*Problem requirements*.
Each line from the one with "(609, 146) = (308, 94): grey drum -> none" through the end of the records below should be transcribed exactly, and each picture should be skipped.

-------- Dataset content

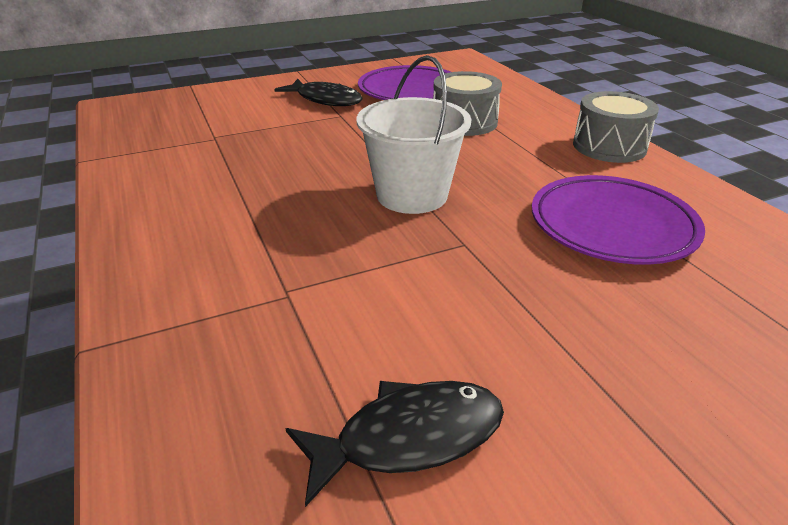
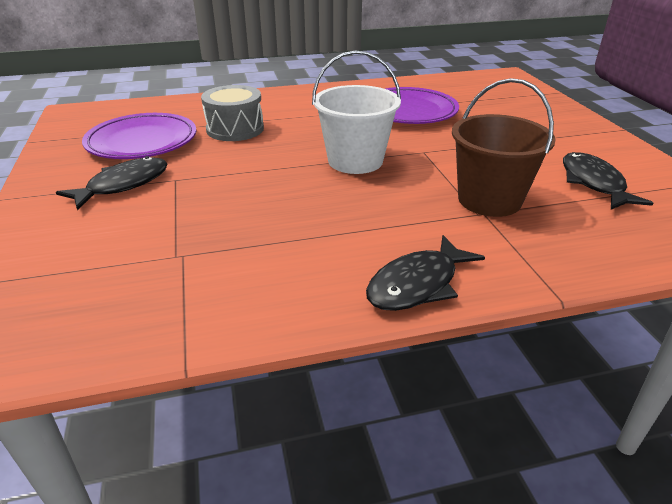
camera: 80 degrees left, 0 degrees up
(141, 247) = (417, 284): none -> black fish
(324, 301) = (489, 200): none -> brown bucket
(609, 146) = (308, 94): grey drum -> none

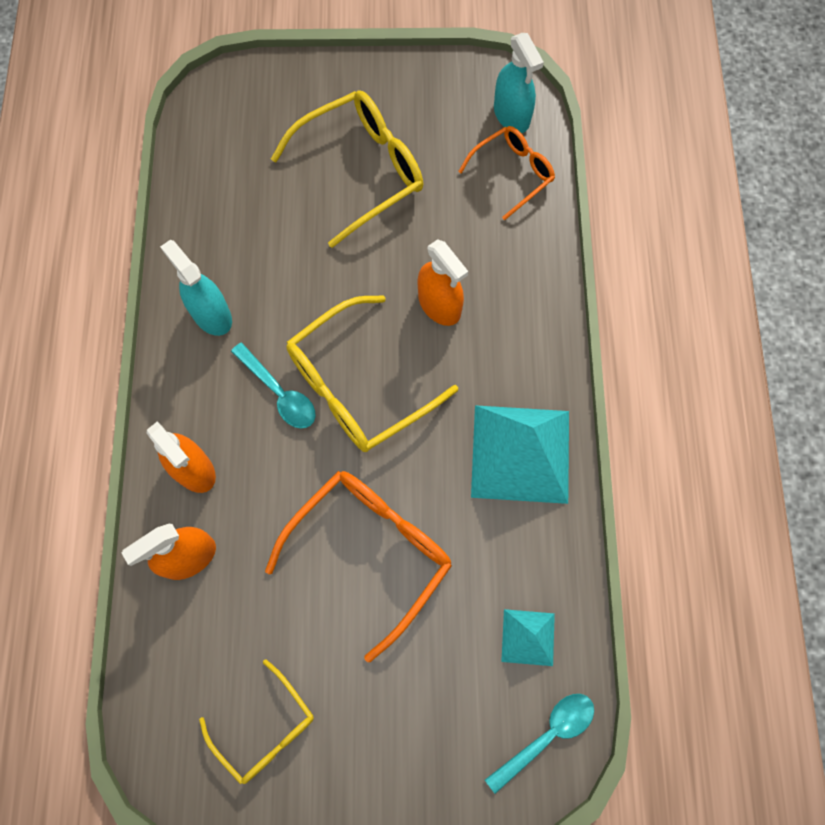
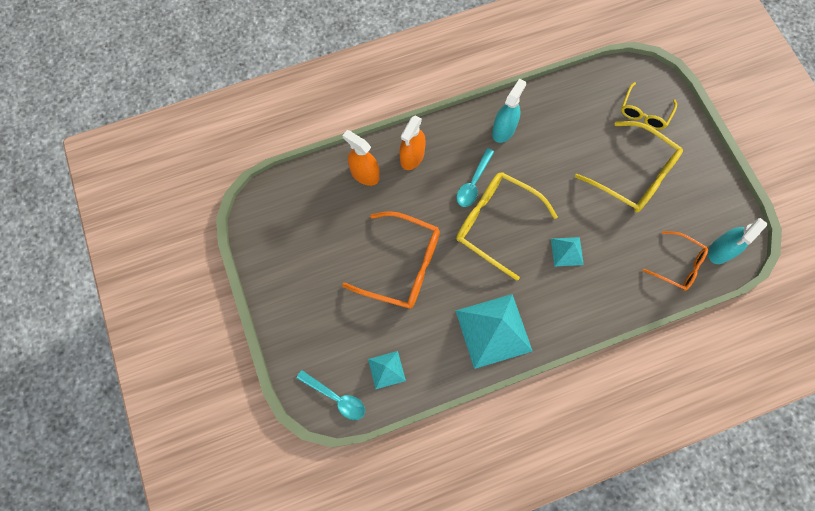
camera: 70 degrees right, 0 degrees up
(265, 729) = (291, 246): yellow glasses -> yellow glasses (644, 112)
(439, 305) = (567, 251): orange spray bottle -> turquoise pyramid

----------------

*Solution*.
(609, 146) = (308, 94): grey drum -> none

camera: 70 degrees right, 0 degrees up
(265, 729) = (291, 246): yellow glasses -> yellow glasses (644, 112)
(439, 305) = (567, 251): orange spray bottle -> turquoise pyramid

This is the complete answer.